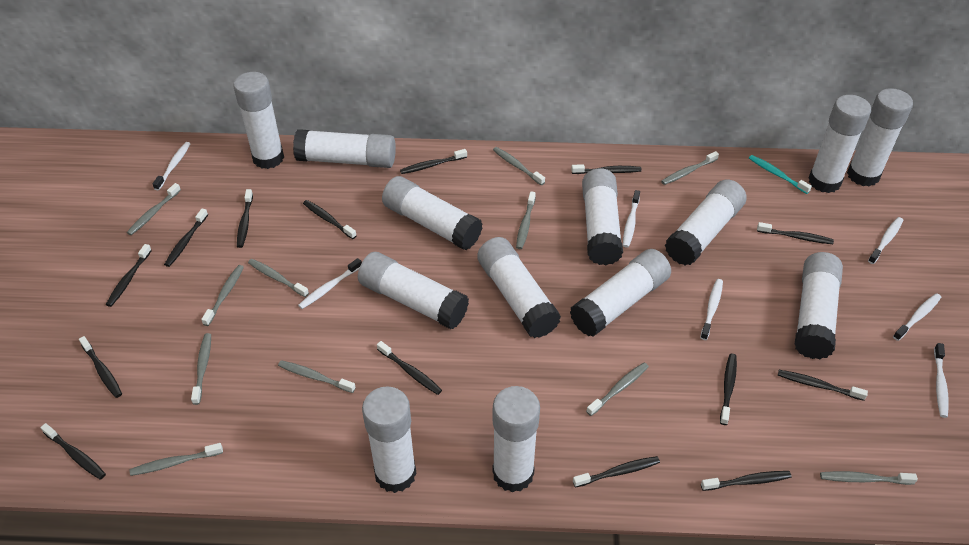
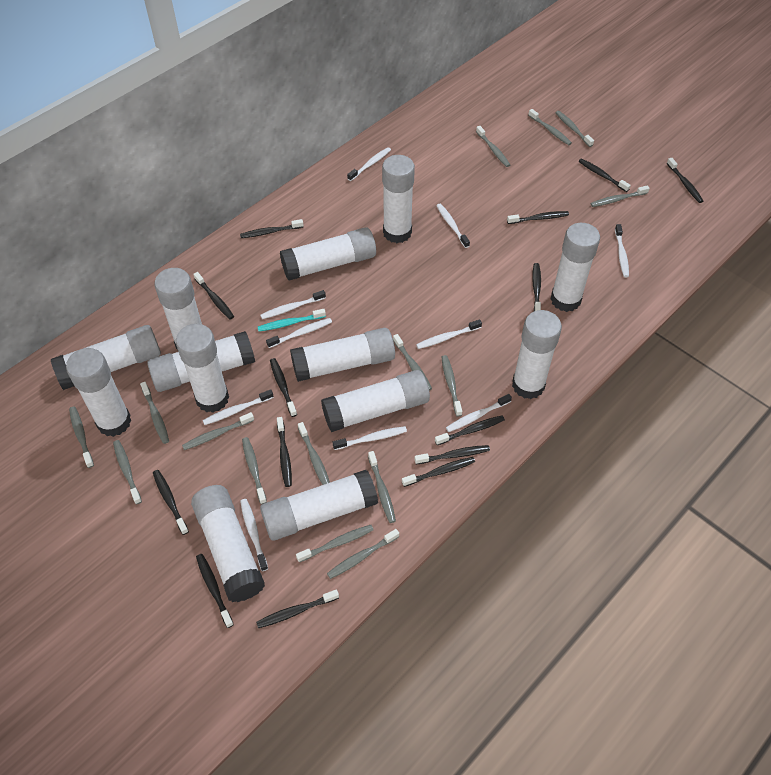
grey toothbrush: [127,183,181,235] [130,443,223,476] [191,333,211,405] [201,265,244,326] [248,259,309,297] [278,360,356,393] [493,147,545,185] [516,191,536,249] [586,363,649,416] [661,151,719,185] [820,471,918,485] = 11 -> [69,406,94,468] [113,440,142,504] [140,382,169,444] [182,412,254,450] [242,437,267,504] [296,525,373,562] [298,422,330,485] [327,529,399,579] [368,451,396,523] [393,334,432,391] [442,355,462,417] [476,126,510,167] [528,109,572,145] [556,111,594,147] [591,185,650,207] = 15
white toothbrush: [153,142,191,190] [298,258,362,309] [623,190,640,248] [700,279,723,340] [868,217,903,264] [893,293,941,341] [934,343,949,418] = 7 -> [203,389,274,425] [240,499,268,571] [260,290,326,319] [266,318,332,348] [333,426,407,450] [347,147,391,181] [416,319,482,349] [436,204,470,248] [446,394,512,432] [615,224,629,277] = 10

---

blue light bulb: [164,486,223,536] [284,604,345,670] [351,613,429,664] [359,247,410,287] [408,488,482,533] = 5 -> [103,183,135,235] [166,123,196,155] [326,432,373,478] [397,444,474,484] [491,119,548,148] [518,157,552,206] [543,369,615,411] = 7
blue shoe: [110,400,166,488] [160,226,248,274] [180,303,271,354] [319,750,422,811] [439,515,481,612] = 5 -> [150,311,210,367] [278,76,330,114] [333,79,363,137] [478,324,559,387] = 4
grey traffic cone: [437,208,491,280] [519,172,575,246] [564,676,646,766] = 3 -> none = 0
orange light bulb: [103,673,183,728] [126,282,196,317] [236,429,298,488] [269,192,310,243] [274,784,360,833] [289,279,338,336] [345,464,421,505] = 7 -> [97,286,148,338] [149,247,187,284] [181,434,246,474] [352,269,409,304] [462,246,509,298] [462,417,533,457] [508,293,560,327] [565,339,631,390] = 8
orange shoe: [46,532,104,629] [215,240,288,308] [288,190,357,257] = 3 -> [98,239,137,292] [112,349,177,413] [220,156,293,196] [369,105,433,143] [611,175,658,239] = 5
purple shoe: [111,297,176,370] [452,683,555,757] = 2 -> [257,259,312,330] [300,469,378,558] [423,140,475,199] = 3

--

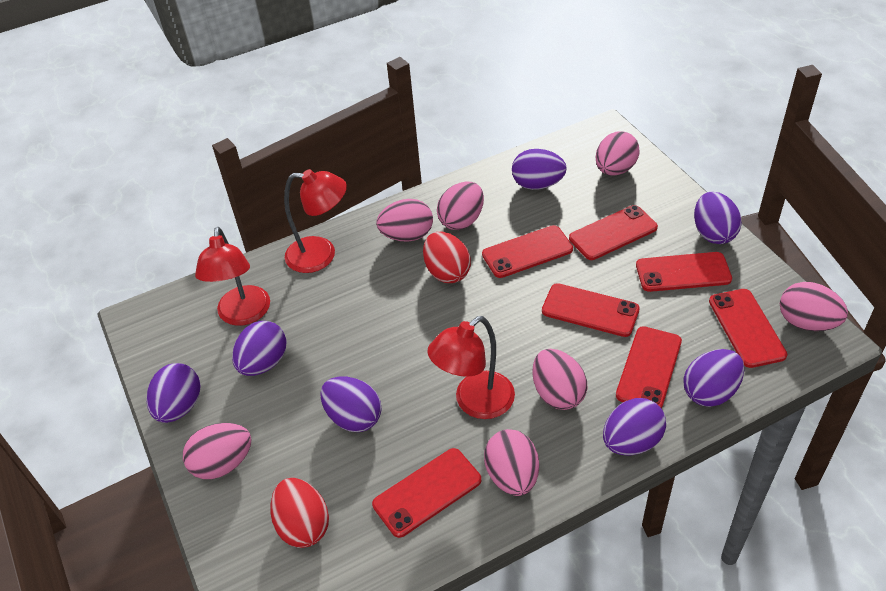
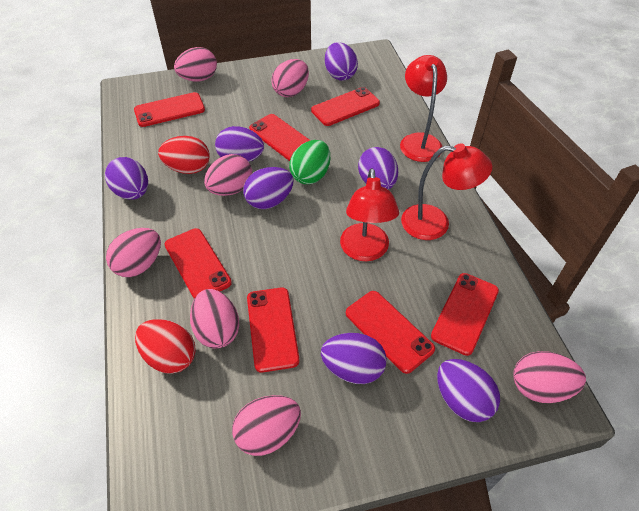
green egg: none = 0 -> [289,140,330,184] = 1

(TASK REQUIREMENTS) Each line in the listing above from the one containing "blue light bulb: [164,486,223,536]" through the one containing "purple shoe: [111,297,176,370]" should be repeated exactly, and no other line.

(TASK SOLUTION)
blue light bulb: [164,486,223,536] [284,604,345,670] [351,613,429,664] [359,247,410,287] [408,488,482,533] = 5 -> [103,183,135,235] [166,123,196,155] [326,432,373,478] [397,444,474,484] [491,119,548,148] [518,157,552,206] [543,369,615,411] = 7
blue shoe: [110,400,166,488] [160,226,248,274] [180,303,271,354] [319,750,422,811] [439,515,481,612] = 5 -> [150,311,210,367] [278,76,330,114] [333,79,363,137] [478,324,559,387] = 4
grey traffic cone: [437,208,491,280] [519,172,575,246] [564,676,646,766] = 3 -> none = 0
orange light bulb: [103,673,183,728] [126,282,196,317] [236,429,298,488] [269,192,310,243] [274,784,360,833] [289,279,338,336] [345,464,421,505] = 7 -> [97,286,148,338] [149,247,187,284] [181,434,246,474] [352,269,409,304] [462,246,509,298] [462,417,533,457] [508,293,560,327] [565,339,631,390] = 8
orange shoe: [46,532,104,629] [215,240,288,308] [288,190,357,257] = 3 -> [98,239,137,292] [112,349,177,413] [220,156,293,196] [369,105,433,143] [611,175,658,239] = 5
purple shoe: [111,297,176,370] [452,683,555,757] = 2 -> [257,259,312,330] [300,469,378,558] [423,140,475,199] = 3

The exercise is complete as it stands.